======== DATA TO USE ========

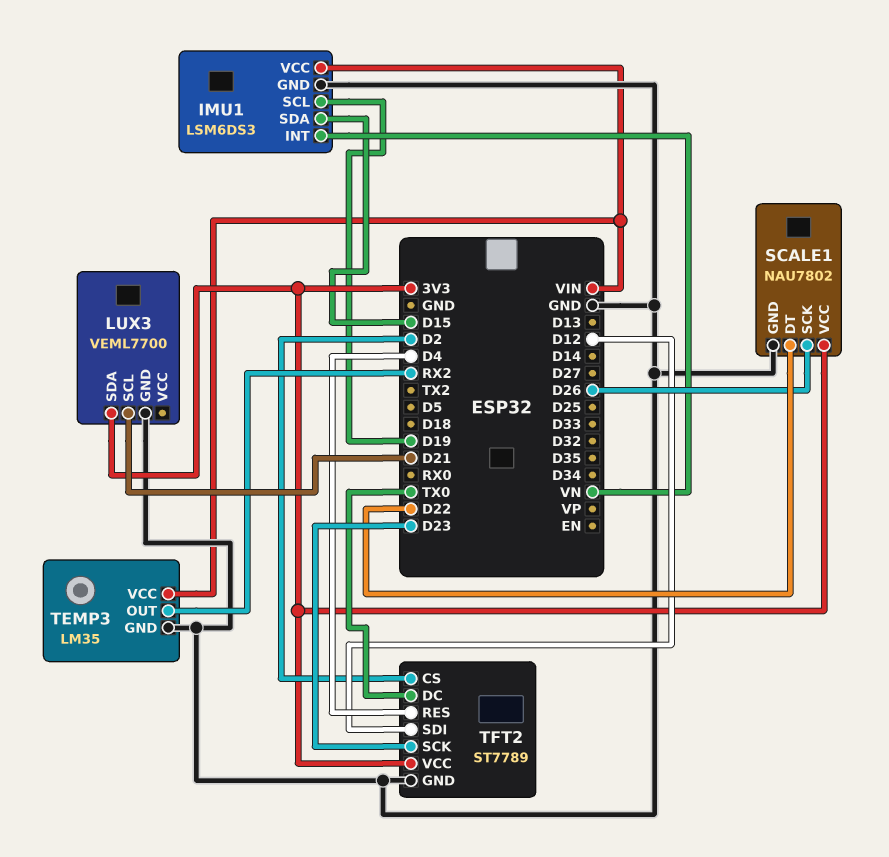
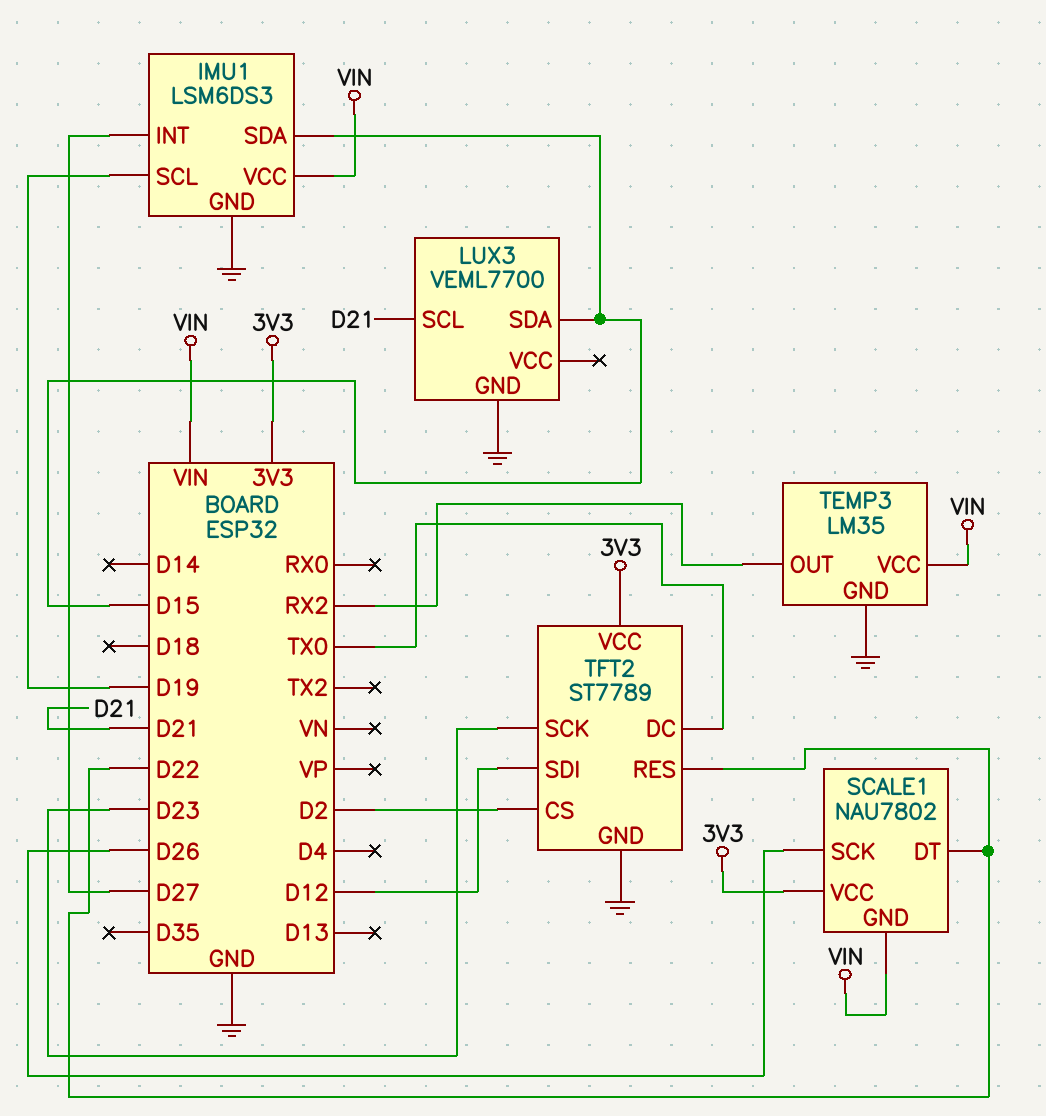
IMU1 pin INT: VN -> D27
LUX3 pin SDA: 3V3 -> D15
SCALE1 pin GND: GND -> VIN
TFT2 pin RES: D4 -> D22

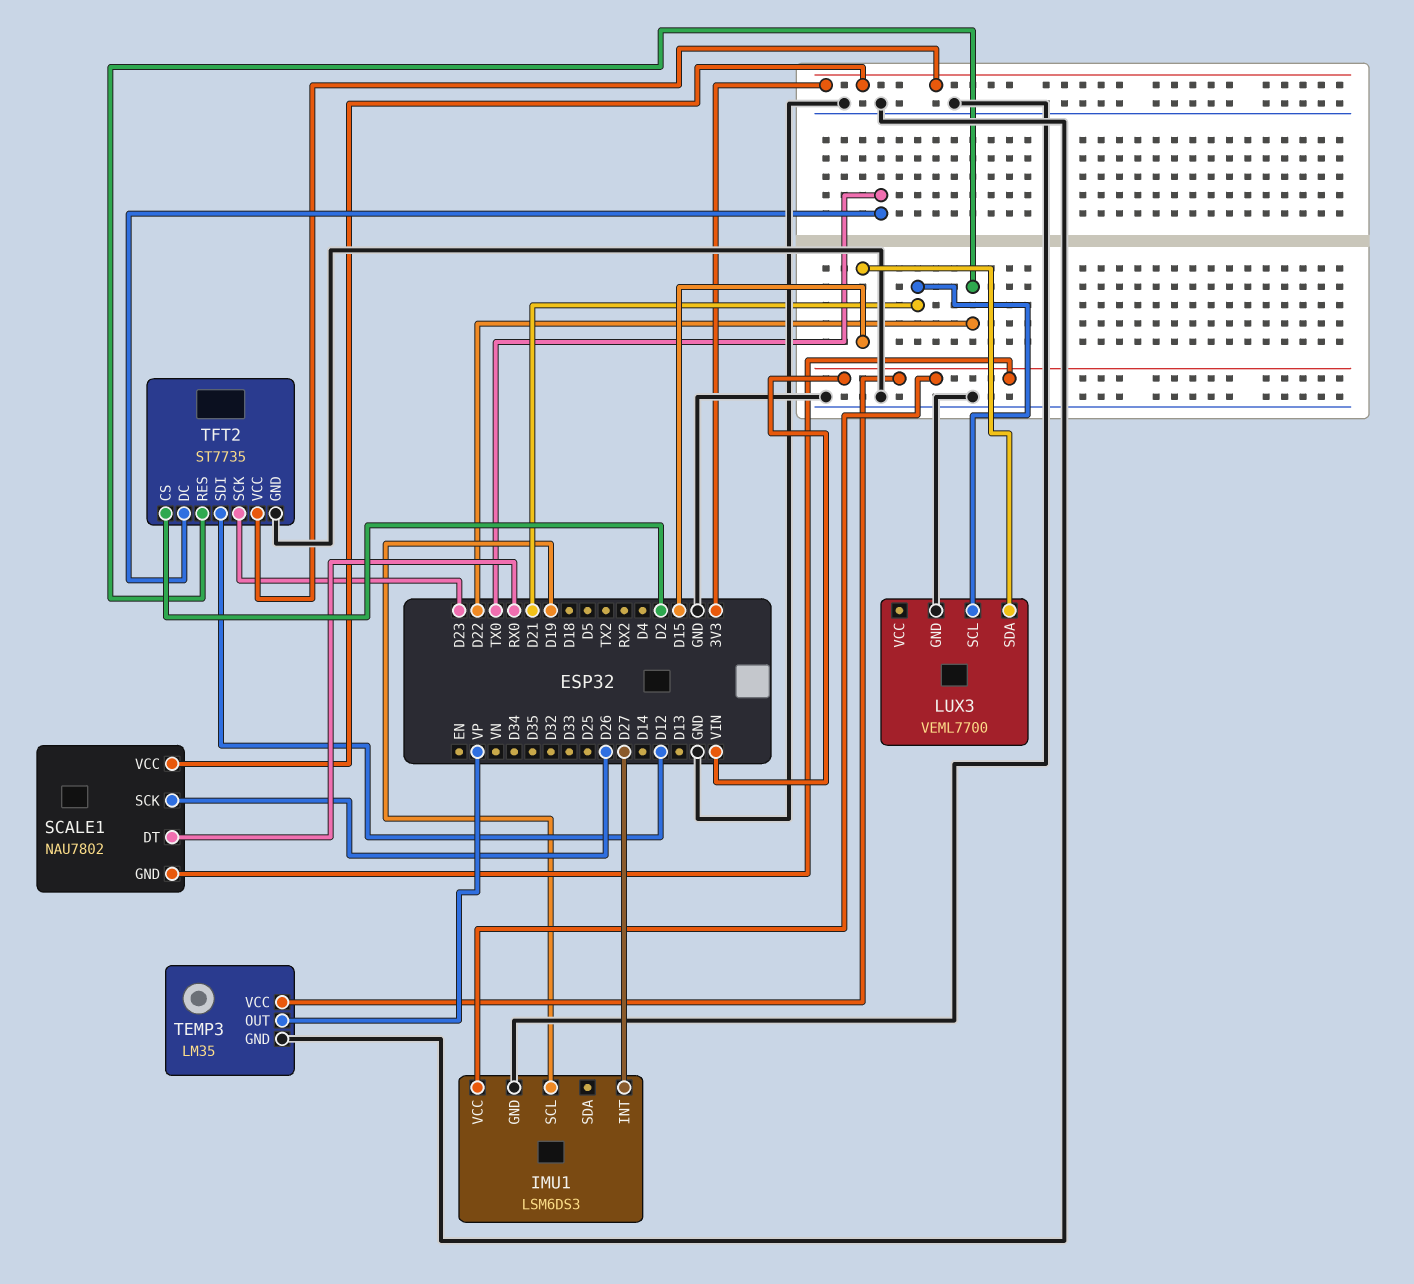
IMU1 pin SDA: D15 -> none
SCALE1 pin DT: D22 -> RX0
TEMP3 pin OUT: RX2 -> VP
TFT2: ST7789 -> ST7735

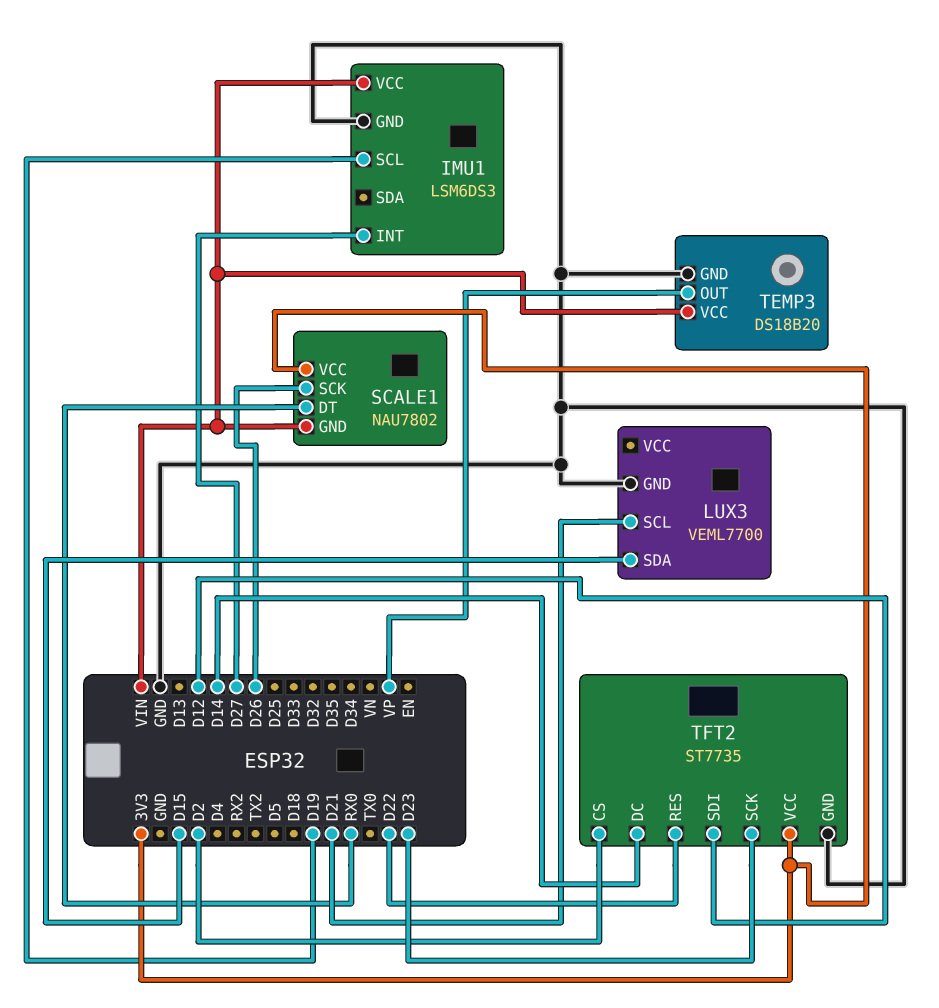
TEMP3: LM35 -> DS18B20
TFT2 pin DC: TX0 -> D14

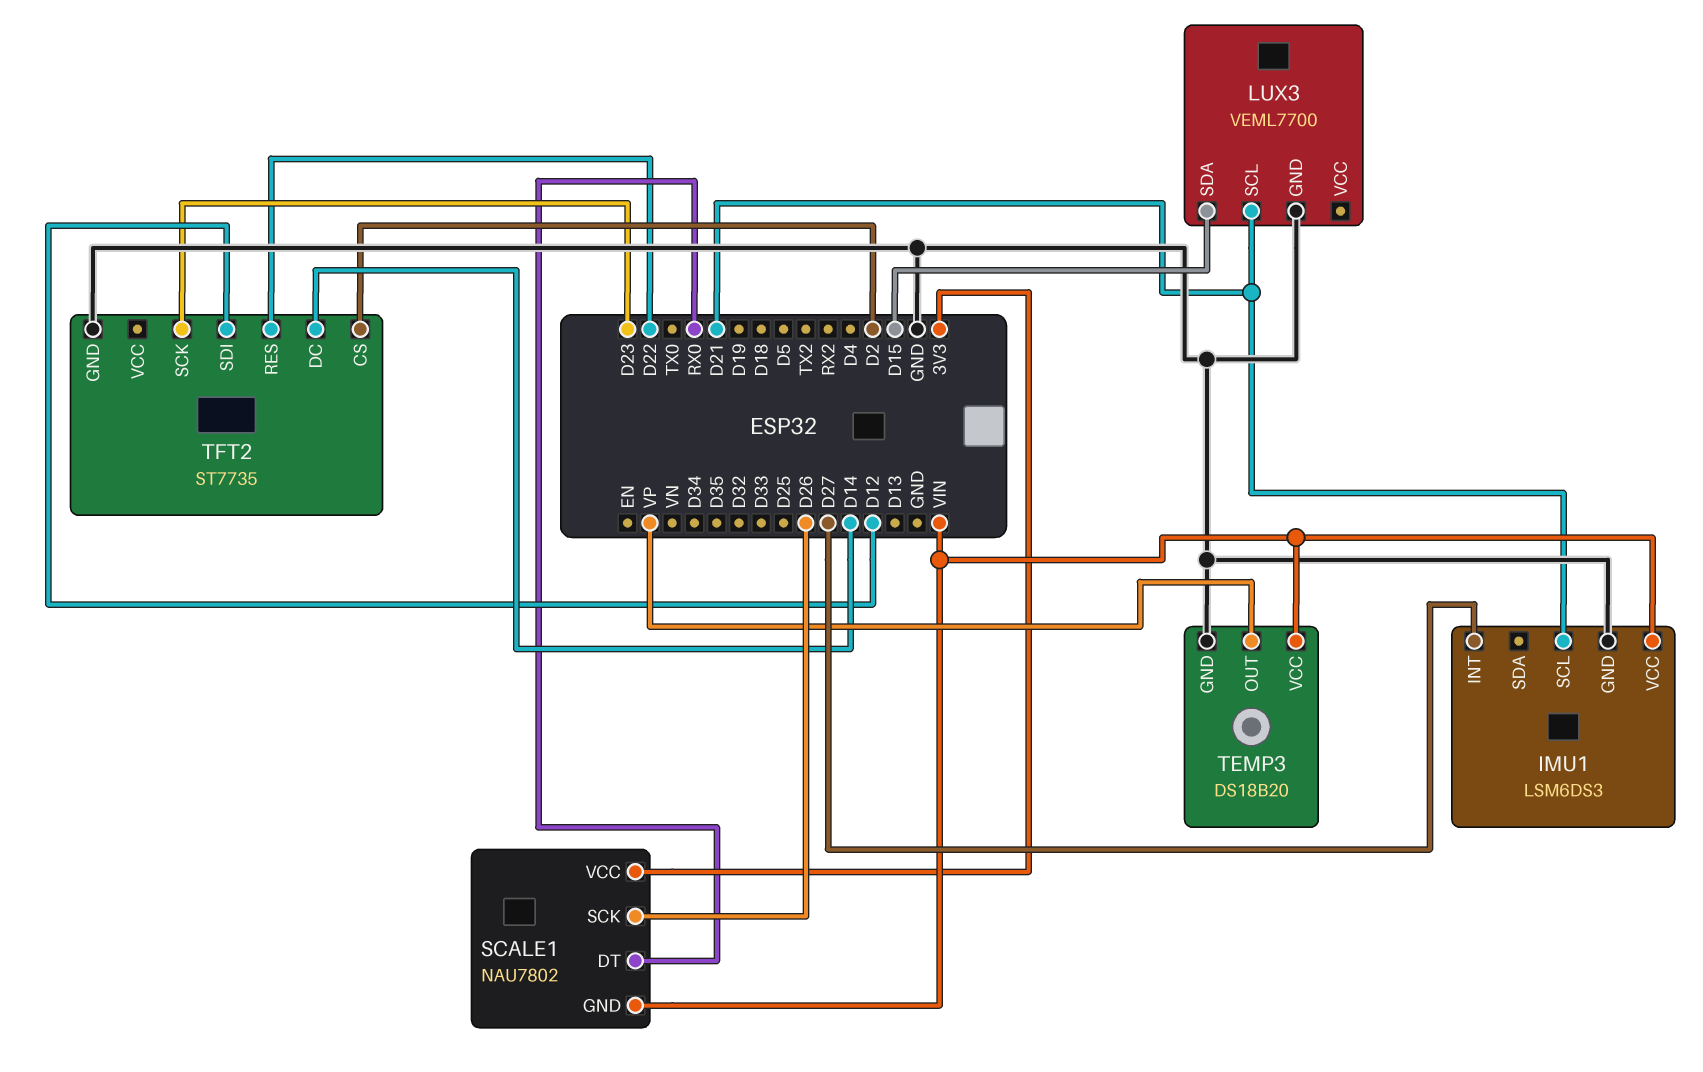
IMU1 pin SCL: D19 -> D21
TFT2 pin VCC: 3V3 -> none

========
======== DATA TO USE ========

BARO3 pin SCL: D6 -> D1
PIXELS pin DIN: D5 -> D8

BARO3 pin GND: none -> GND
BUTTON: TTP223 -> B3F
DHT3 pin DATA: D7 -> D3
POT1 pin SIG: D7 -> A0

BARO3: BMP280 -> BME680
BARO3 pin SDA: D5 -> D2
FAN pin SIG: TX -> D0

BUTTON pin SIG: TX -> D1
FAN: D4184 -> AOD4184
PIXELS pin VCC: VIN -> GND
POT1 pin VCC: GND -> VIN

========

Your answer should be one number: how many lines in the records above include "BUTTON".

FINAL ANSWER: 2